### Exercise objective:
Copy out, word for word, the lines from the start of the data below through the line containing "C3: none -> 33nF (GND, VCC)", and no others.

-- Listed records follows --

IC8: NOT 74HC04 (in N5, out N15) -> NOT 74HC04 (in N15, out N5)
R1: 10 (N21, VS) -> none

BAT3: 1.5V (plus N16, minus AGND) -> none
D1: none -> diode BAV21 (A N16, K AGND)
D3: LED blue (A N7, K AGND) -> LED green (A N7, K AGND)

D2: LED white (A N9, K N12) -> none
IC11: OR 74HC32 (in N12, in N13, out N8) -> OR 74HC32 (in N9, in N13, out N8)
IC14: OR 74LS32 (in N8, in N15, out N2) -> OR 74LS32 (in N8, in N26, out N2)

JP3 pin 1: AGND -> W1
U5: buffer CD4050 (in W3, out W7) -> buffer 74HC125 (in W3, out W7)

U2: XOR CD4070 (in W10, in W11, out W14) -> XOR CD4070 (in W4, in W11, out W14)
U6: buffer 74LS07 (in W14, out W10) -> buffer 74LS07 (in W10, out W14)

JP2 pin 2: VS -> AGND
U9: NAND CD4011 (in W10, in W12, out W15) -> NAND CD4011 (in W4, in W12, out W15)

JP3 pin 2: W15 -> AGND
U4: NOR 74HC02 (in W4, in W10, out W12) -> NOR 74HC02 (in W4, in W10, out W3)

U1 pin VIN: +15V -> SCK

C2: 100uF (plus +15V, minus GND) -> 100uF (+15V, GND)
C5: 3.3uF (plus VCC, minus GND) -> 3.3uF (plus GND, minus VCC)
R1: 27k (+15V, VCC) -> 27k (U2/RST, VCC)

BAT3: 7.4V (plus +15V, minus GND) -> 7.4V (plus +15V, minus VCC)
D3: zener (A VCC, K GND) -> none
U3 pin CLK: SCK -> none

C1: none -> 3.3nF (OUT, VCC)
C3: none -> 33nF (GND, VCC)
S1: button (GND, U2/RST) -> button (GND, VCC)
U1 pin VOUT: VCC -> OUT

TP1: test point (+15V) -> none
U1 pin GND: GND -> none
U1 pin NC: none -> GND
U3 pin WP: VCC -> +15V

-- Listed records concluded --

### Solution for this problem:
IC8: NOT 74HC04 (in N5, out N15) -> NOT 74HC04 (in N15, out N5)
R1: 10 (N21, VS) -> none

BAT3: 1.5V (plus N16, minus AGND) -> none
D1: none -> diode BAV21 (A N16, K AGND)
D3: LED blue (A N7, K AGND) -> LED green (A N7, K AGND)

D2: LED white (A N9, K N12) -> none
IC11: OR 74HC32 (in N12, in N13, out N8) -> OR 74HC32 (in N9, in N13, out N8)
IC14: OR 74LS32 (in N8, in N15, out N2) -> OR 74LS32 (in N8, in N26, out N2)

JP3 pin 1: AGND -> W1
U5: buffer CD4050 (in W3, out W7) -> buffer 74HC125 (in W3, out W7)

U2: XOR CD4070 (in W10, in W11, out W14) -> XOR CD4070 (in W4, in W11, out W14)
U6: buffer 74LS07 (in W14, out W10) -> buffer 74LS07 (in W10, out W14)

JP2 pin 2: VS -> AGND
U9: NAND CD4011 (in W10, in W12, out W15) -> NAND CD4011 (in W4, in W12, out W15)

JP3 pin 2: W15 -> AGND
U4: NOR 74HC02 (in W4, in W10, out W12) -> NOR 74HC02 (in W4, in W10, out W3)

U1 pin VIN: +15V -> SCK

C2: 100uF (plus +15V, minus GND) -> 100uF (+15V, GND)
C5: 3.3uF (plus VCC, minus GND) -> 3.3uF (plus GND, minus VCC)
R1: 27k (+15V, VCC) -> 27k (U2/RST, VCC)

BAT3: 7.4V (plus +15V, minus GND) -> 7.4V (plus +15V, minus VCC)
D3: zener (A VCC, K GND) -> none
U3 pin CLK: SCK -> none

C1: none -> 3.3nF (OUT, VCC)
C3: none -> 33nF (GND, VCC)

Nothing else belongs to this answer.